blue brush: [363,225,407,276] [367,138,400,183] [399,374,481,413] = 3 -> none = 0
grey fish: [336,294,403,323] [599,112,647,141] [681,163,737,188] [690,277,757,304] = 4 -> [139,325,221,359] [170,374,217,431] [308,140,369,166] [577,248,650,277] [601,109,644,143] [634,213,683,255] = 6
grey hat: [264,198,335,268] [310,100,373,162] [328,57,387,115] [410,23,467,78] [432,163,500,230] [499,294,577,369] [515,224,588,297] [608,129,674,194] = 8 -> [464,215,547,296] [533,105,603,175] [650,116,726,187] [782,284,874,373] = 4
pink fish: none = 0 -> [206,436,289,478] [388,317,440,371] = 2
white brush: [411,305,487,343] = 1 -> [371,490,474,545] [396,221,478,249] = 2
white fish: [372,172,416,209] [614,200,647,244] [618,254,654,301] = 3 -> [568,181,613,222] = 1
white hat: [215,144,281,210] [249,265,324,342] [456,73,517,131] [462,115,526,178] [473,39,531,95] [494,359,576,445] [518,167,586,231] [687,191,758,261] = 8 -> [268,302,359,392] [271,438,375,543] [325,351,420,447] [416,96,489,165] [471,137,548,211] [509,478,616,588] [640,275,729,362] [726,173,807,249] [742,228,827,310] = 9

^^^^^^^^^^^^^^^^

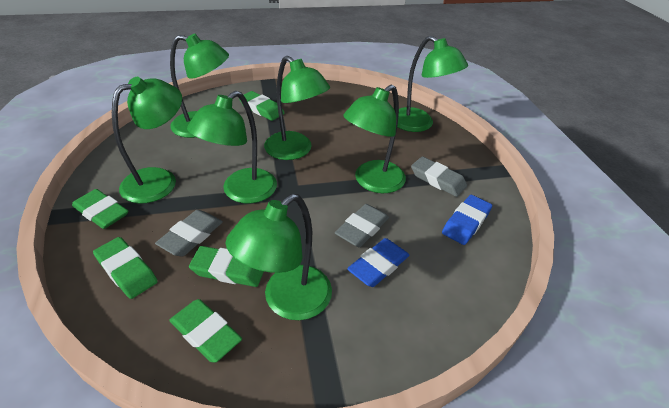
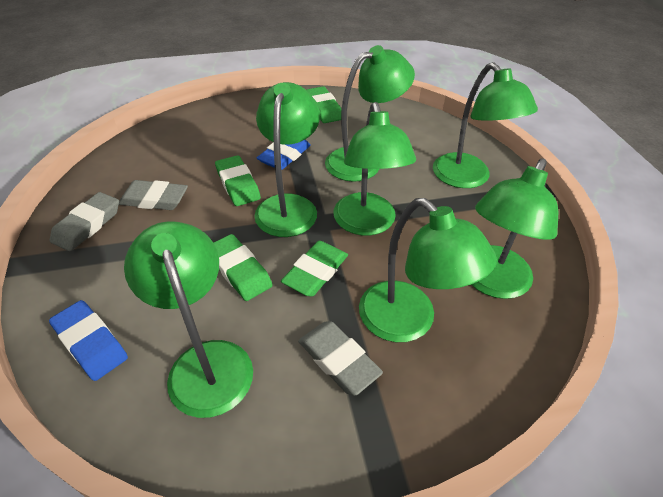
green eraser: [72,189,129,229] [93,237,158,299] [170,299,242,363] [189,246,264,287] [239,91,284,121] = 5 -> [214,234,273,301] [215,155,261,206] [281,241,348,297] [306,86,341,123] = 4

^^^^^^^^^^^^^^^^

:: Work request ::
Wherever the word "none" occurs in the data, copy that whole line.

:: Completed exercise ::
blue brush: [363,225,407,276] [367,138,400,183] [399,374,481,413] = 3 -> none = 0
pink fish: none = 0 -> [206,436,289,478] [388,317,440,371] = 2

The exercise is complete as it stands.